What you need to do >> Line by line, copy the entries exactly, excluding the pictures.

[Modification records]
※

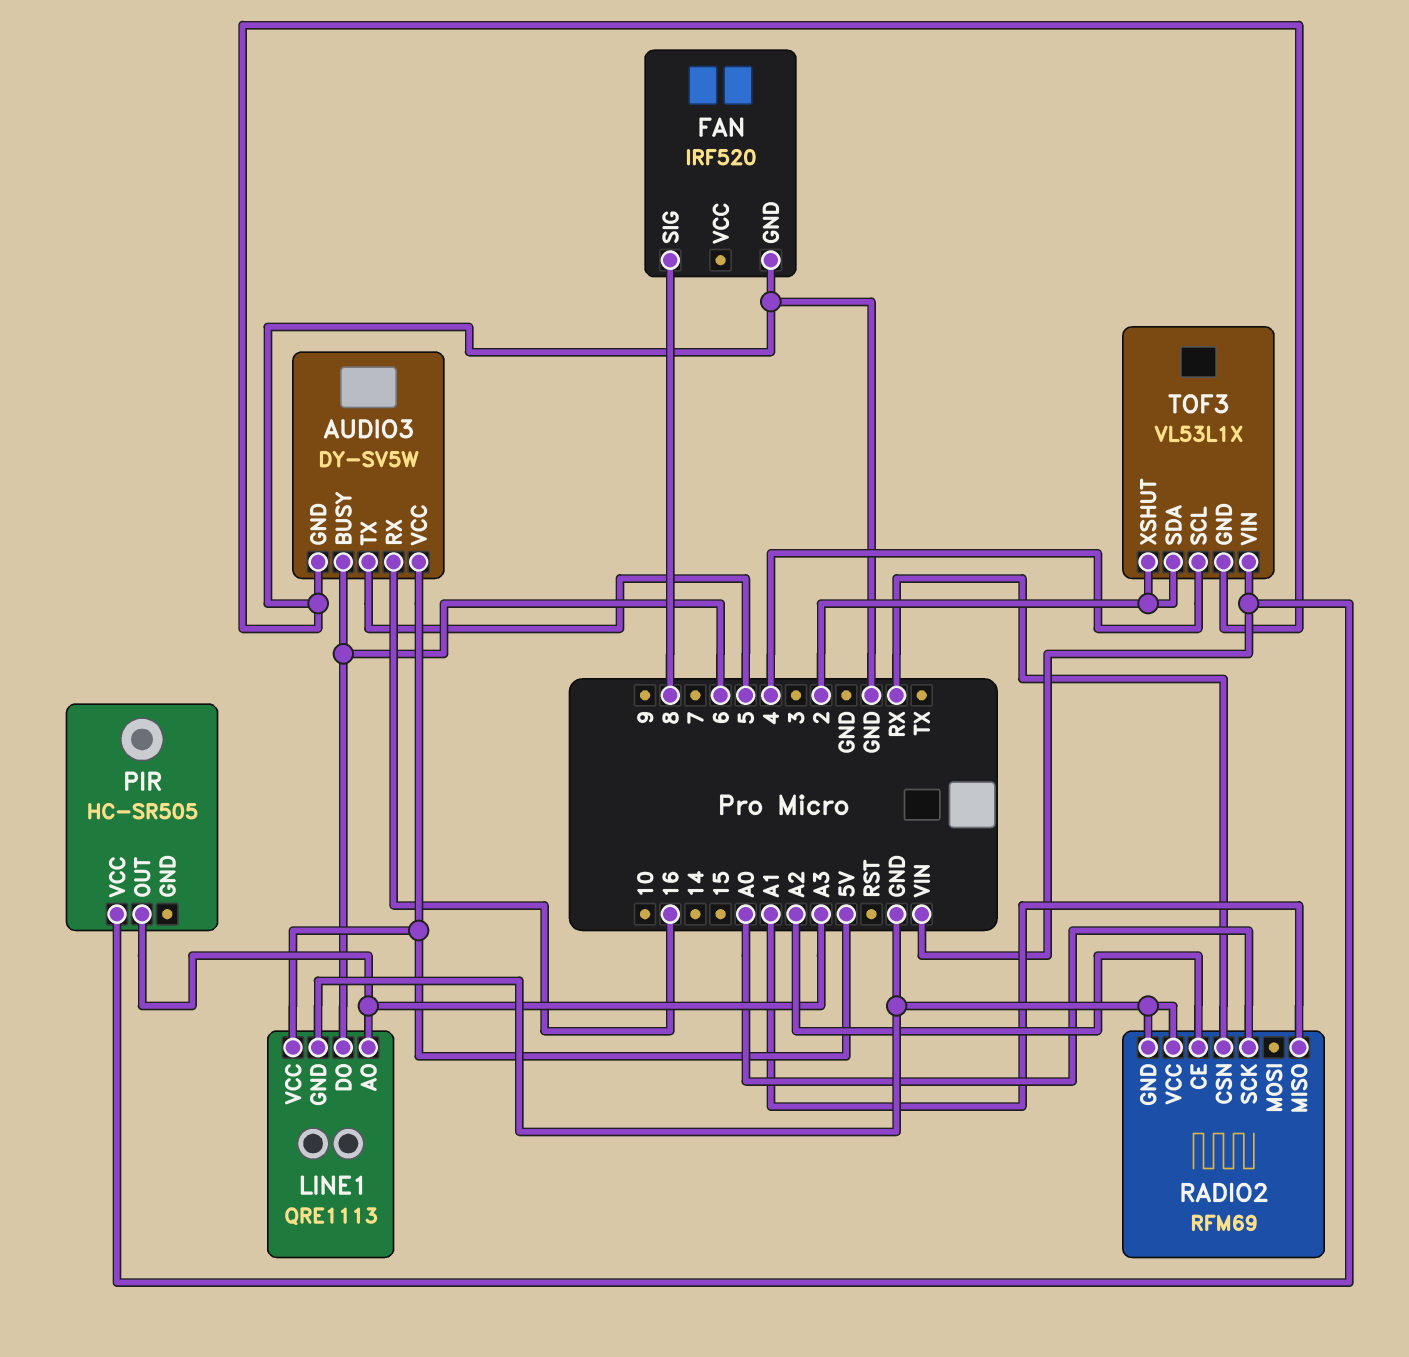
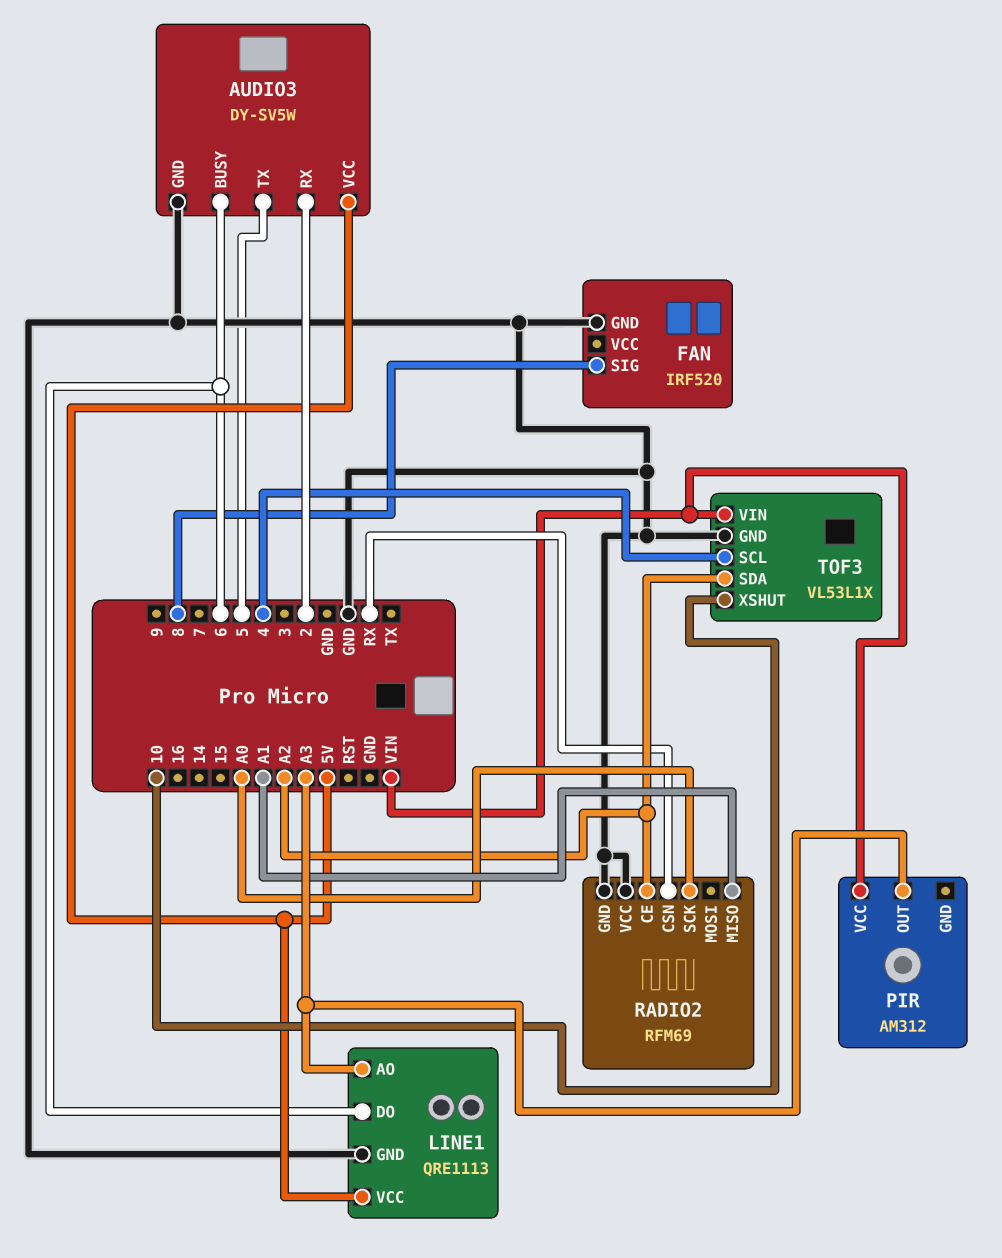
AUDIO3 pin RX: 16 -> 2
PIR: HC-SR505 -> AM312
TOF3 pin SDA: 2 -> A2
TOF3 pin XSHUT: 2 -> 10

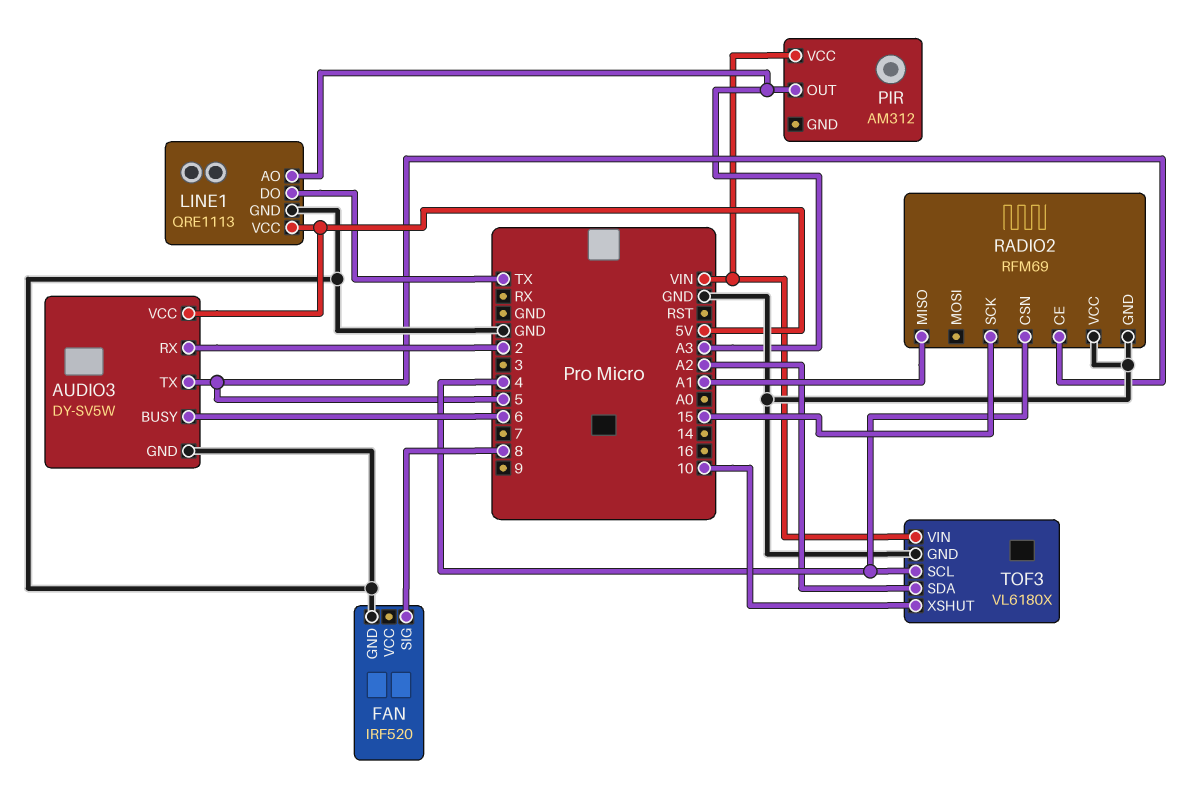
LINE1 pin DO: 6 -> TX
RADIO2 pin CE: A2 -> 5
RADIO2 pin CSN: RX -> 4
RADIO2 pin SCK: A0 -> 15
TOF3: VL53L1X -> VL6180X

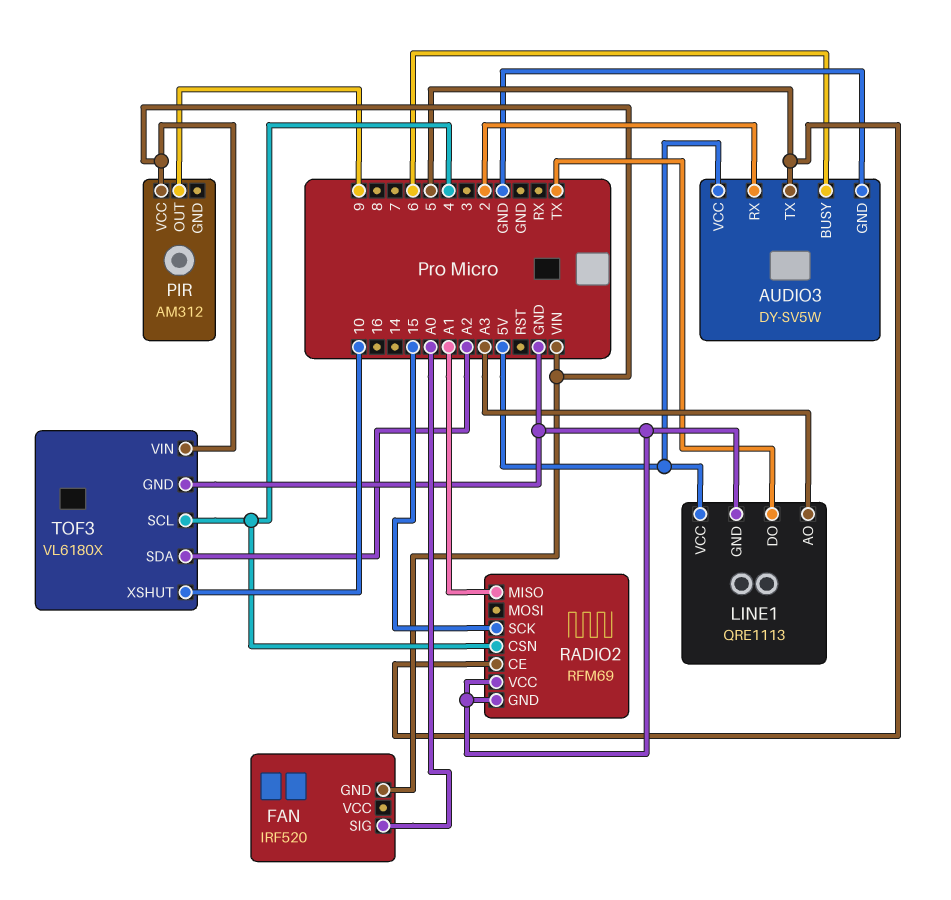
FAN pin GND: GND -> VIN
FAN pin SIG: 8 -> A0
PIR pin OUT: A3 -> 9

※

Exercise solution >>
AUDIO3 pin RX: 16 -> 2
PIR: HC-SR505 -> AM312
TOF3 pin SDA: 2 -> A2
TOF3 pin XSHUT: 2 -> 10

LINE1 pin DO: 6 -> TX
RADIO2 pin CE: A2 -> 5
RADIO2 pin CSN: RX -> 4
RADIO2 pin SCK: A0 -> 15
TOF3: VL53L1X -> VL6180X

FAN pin GND: GND -> VIN
FAN pin SIG: 8 -> A0
PIR pin OUT: A3 -> 9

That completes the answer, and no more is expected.